TASK DETAILS → Please transcribe the data that follows exactly as given, leaving out every picture.

Before-and-after scene images:
+-------+

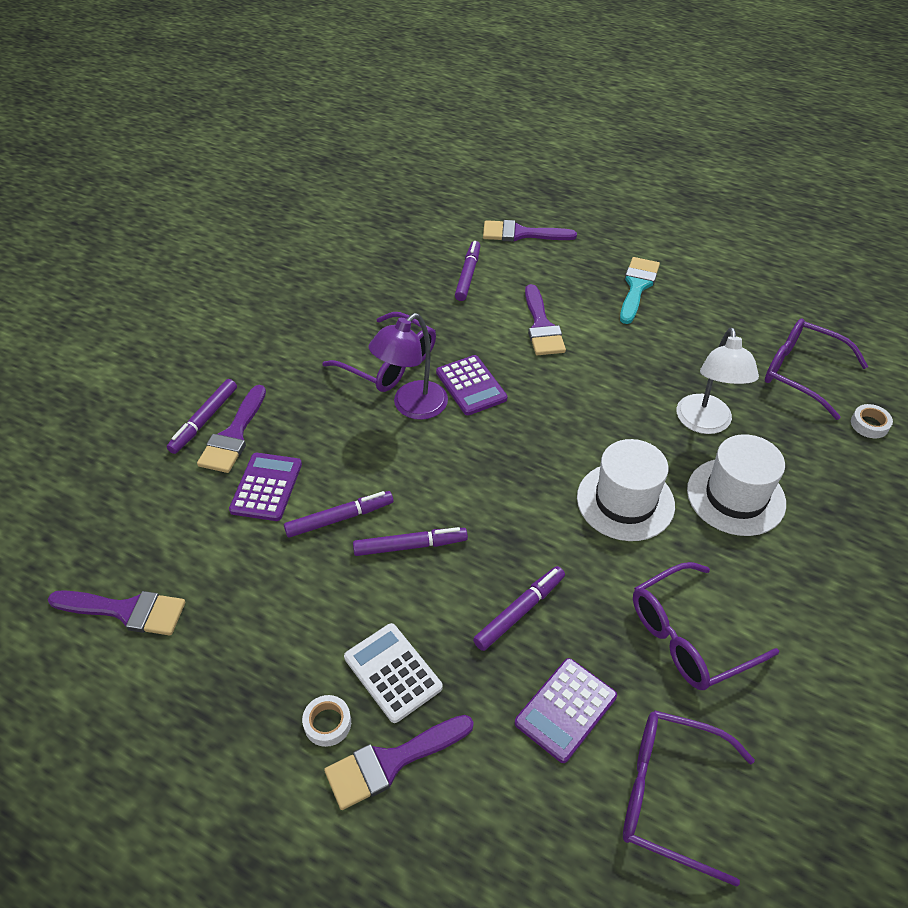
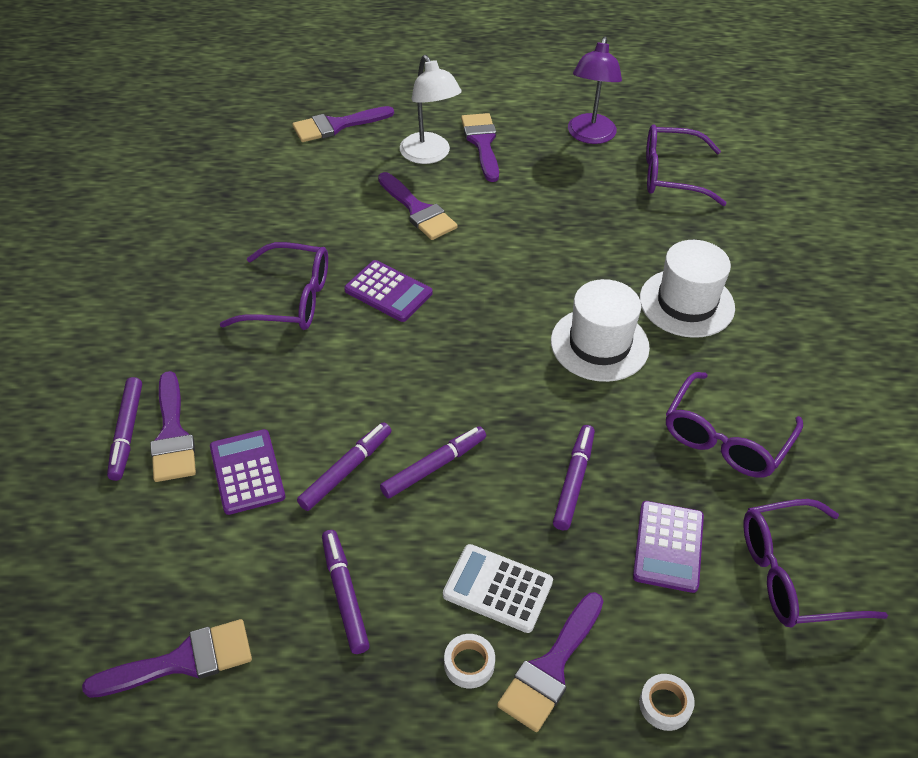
camera: 30 degrees left, 0 degrees up
(412, 407) = (343, 334): purple lamp -> purple lamp (590, 136)
(468, 275) = (310, 184): purple marker -> purple marker (344, 595)
(637, 286) = (482, 143): turquoise brush -> purple brush
(705, 423) = (621, 249): white lamp -> white lamp (429, 155)
(869, 424) = (750, 201): white tape -> white tape (665, 705)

+-------+

SOLUTION TO THIS TASK →
camera: 30 degrees left, 0 degrees up
(412, 407) = (343, 334): purple lamp -> purple lamp (590, 136)
(468, 275) = (310, 184): purple marker -> purple marker (344, 595)
(637, 286) = (482, 143): turquoise brush -> purple brush
(705, 423) = (621, 249): white lamp -> white lamp (429, 155)
(869, 424) = (750, 201): white tape -> white tape (665, 705)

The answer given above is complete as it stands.